Quote the records in full and leave their pictures out.

### DATA PROVIDED
----

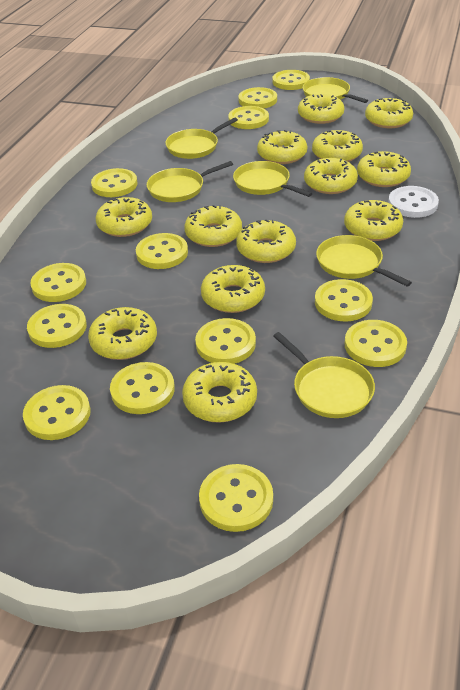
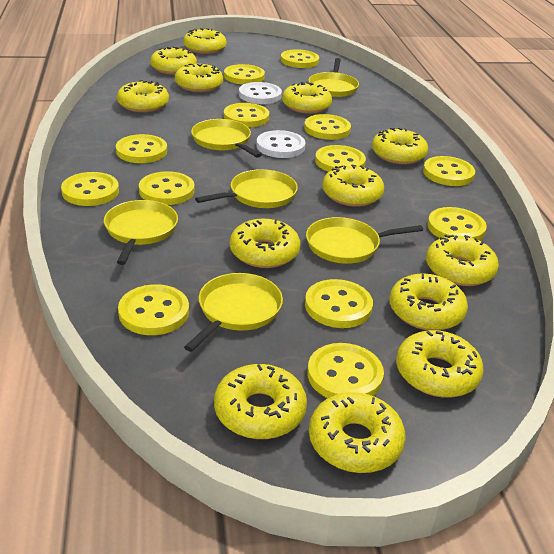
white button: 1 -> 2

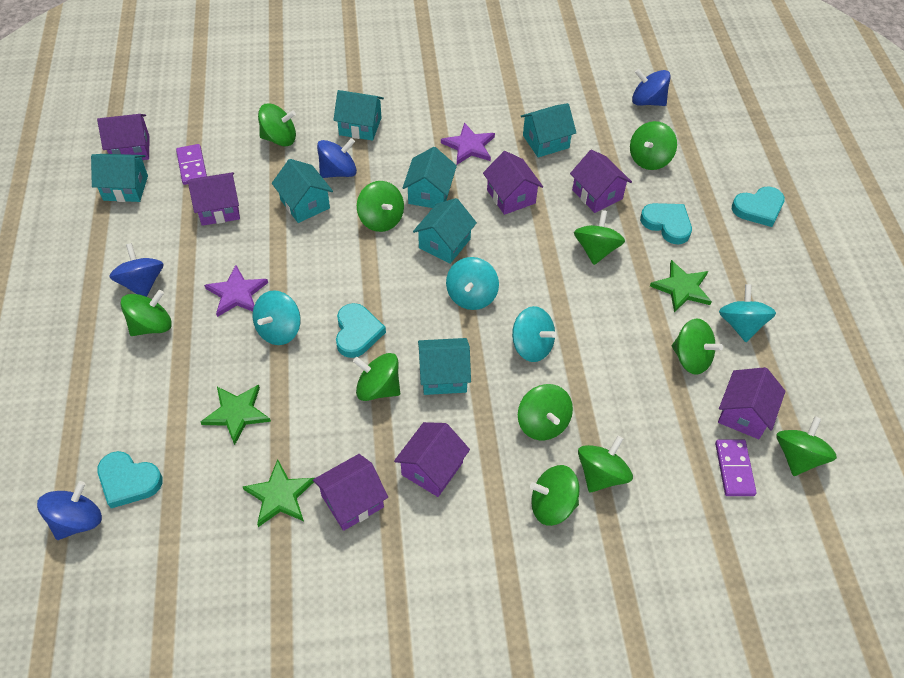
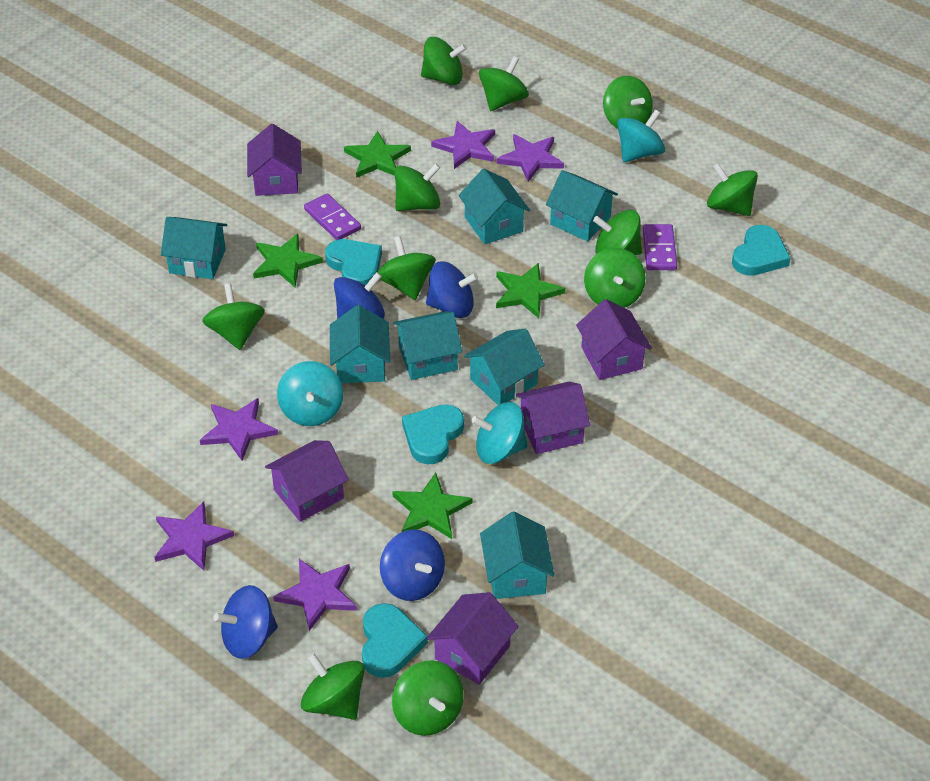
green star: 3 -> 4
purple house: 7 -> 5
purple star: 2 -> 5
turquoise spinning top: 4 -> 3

----

### YOUR RESPONSE
white button: 1 -> 2

green star: 3 -> 4
purple house: 7 -> 5
purple star: 2 -> 5
turquoise spinning top: 4 -> 3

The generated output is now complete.